### What the task asks
From top to bottom, retype the data exactly, passing over any picture.

• • • • •

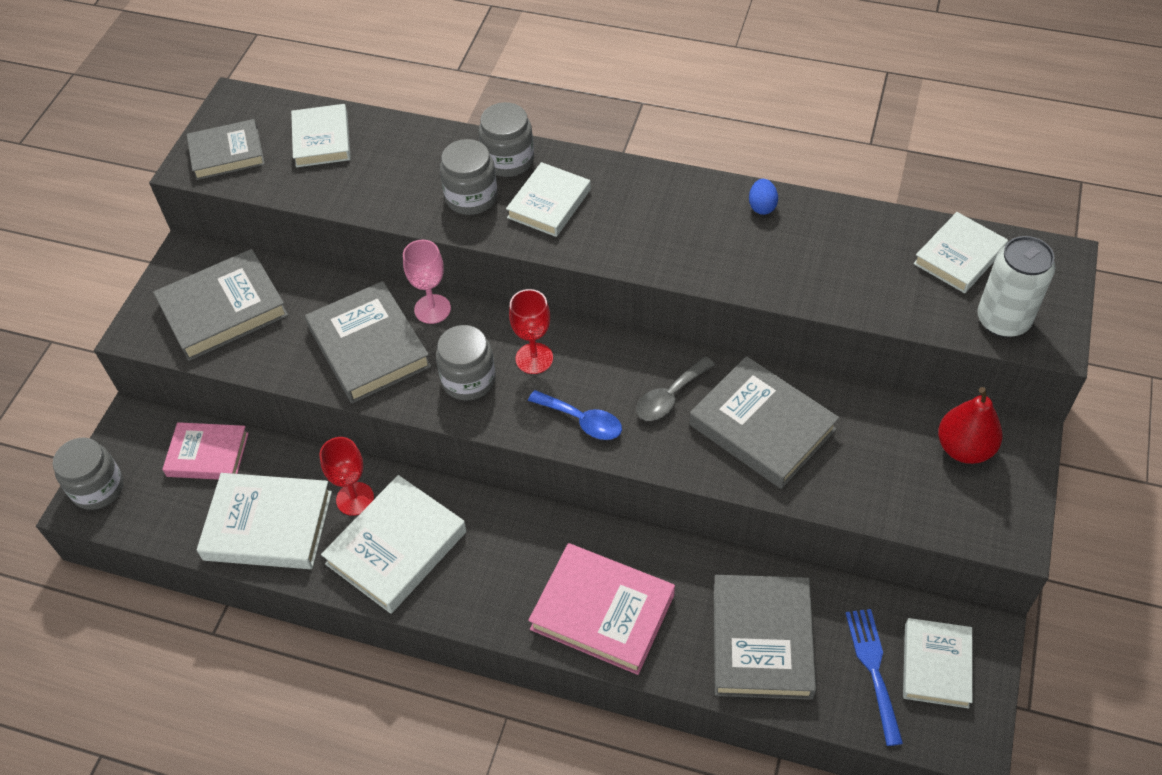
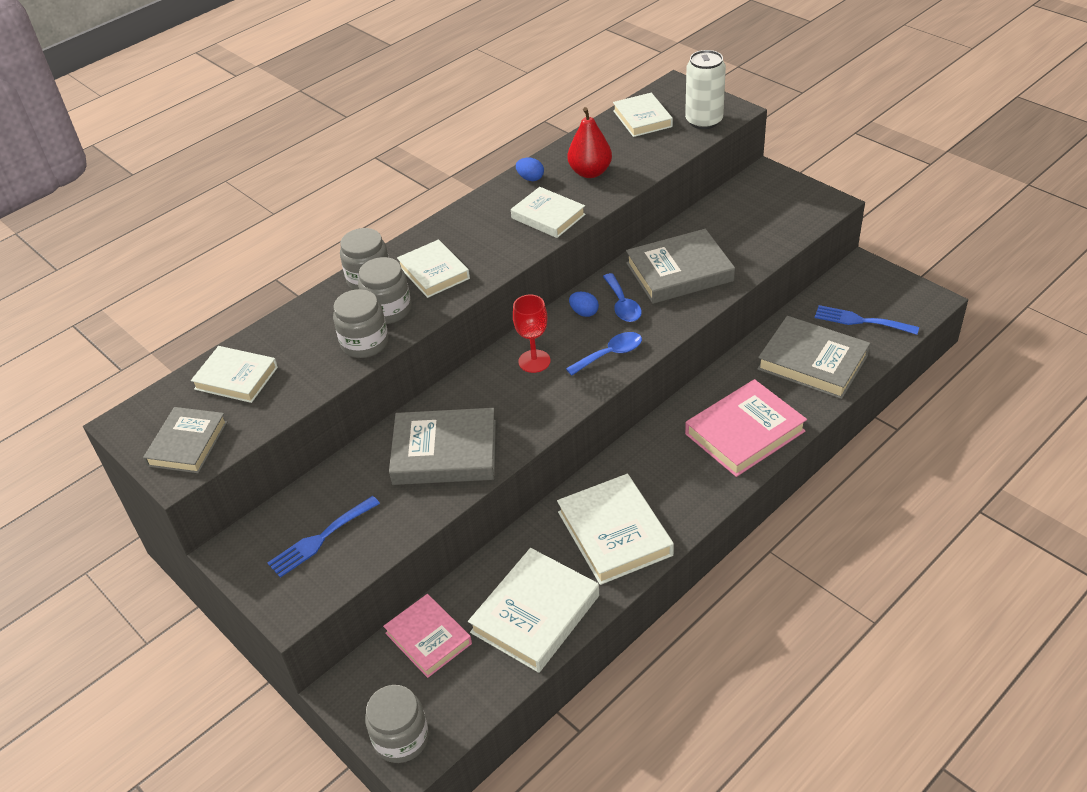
camera: 60 degrees left, 10 degrees down
(208, 454) = (428, 638): pink book -> pink book turned 75 degrees counterclockwise
(223, 310) = (320, 539): grey book -> blue fork
(355, 499) = (549, 546): red goblet -> none
(432, 309) = (438, 403): pink goblet -> none
(468, 380) = (525, 403): grey jar -> grey jar (364, 343)
(635, 367) = (584, 312): none -> blue egg
(670, 397) = (622, 305): grey spoon -> blue spoon
(936, 665) = (872, 294): white book -> white book (548, 216)
(964, 448) = (755, 197): red pear -> red pear (590, 172)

• • • • •

### Response to the exercise
camera: 60 degrees left, 10 degrees down
(208, 454) = (428, 638): pink book -> pink book turned 75 degrees counterclockwise
(223, 310) = (320, 539): grey book -> blue fork
(355, 499) = (549, 546): red goblet -> none
(432, 309) = (438, 403): pink goblet -> none
(468, 380) = (525, 403): grey jar -> grey jar (364, 343)
(635, 367) = (584, 312): none -> blue egg
(670, 397) = (622, 305): grey spoon -> blue spoon
(936, 665) = (872, 294): white book -> white book (548, 216)
(964, 448) = (755, 197): red pear -> red pear (590, 172)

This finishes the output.